[Version comparison data]
---
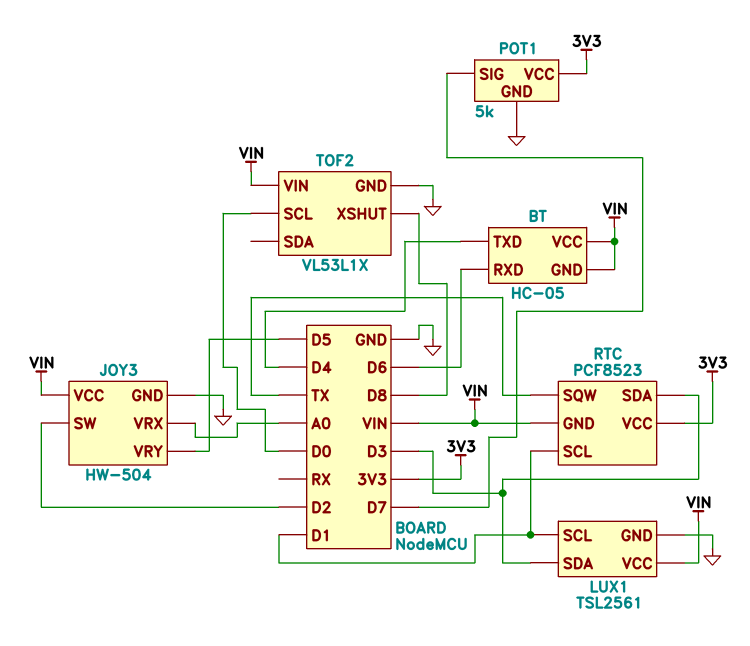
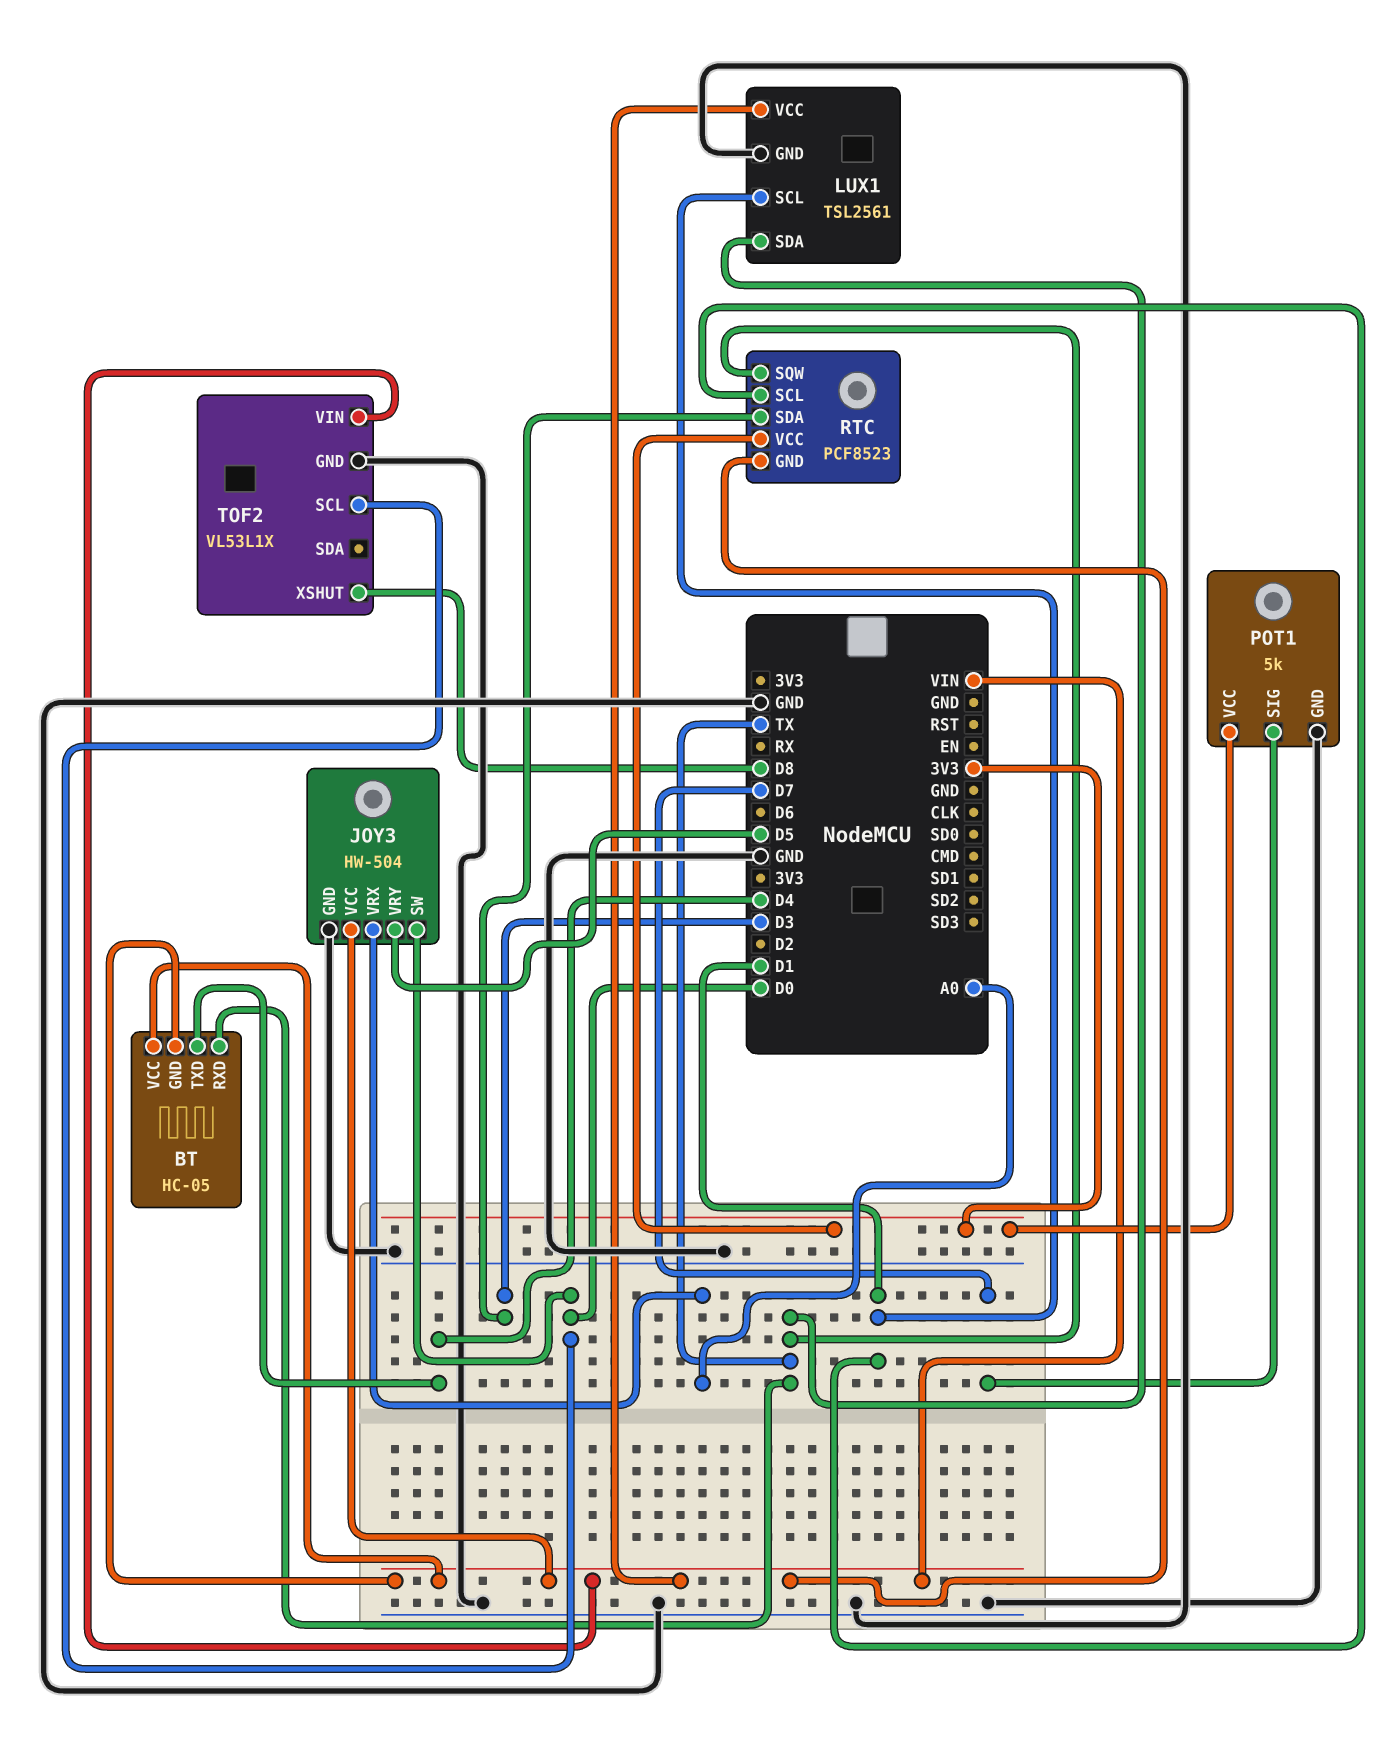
BT pin RXD: D6 -> TX
JOY3 pin SW: D2 -> D0
LUX1 pin SDA: D3 -> TX

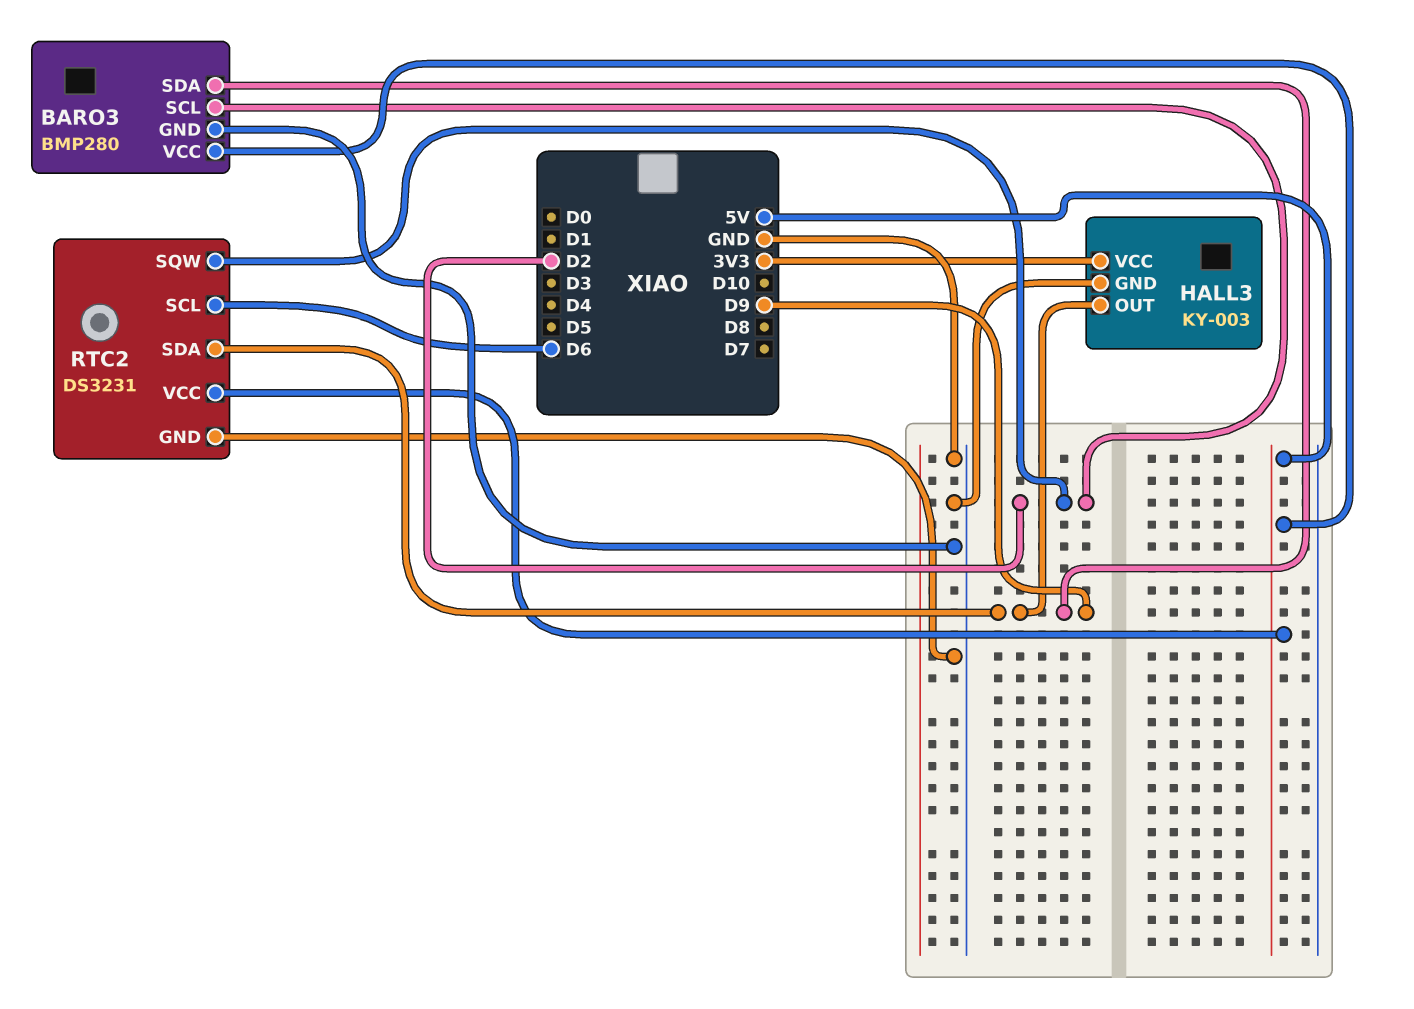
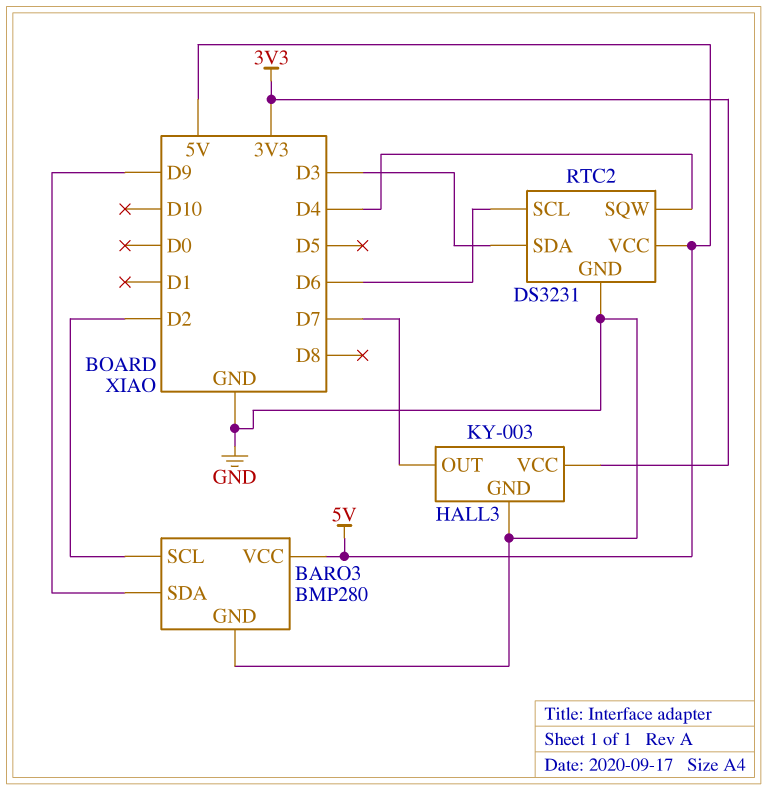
HALL3 pin OUT: D9 -> D7
RTC2 pin SDA: D9 -> D3
RTC2 pin SQW: D2 -> D4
---
## GOAL OF THE EXERCISE
The lines to repeat start at the one holding "LUX1 pin SDA: D3 -> TX" and run through the last line of the records above; write them out exactly, both ends included, but not the pictures.

## ANSWER TO THE EXERCISE
LUX1 pin SDA: D3 -> TX

HALL3 pin OUT: D9 -> D7
RTC2 pin SDA: D9 -> D3
RTC2 pin SQW: D2 -> D4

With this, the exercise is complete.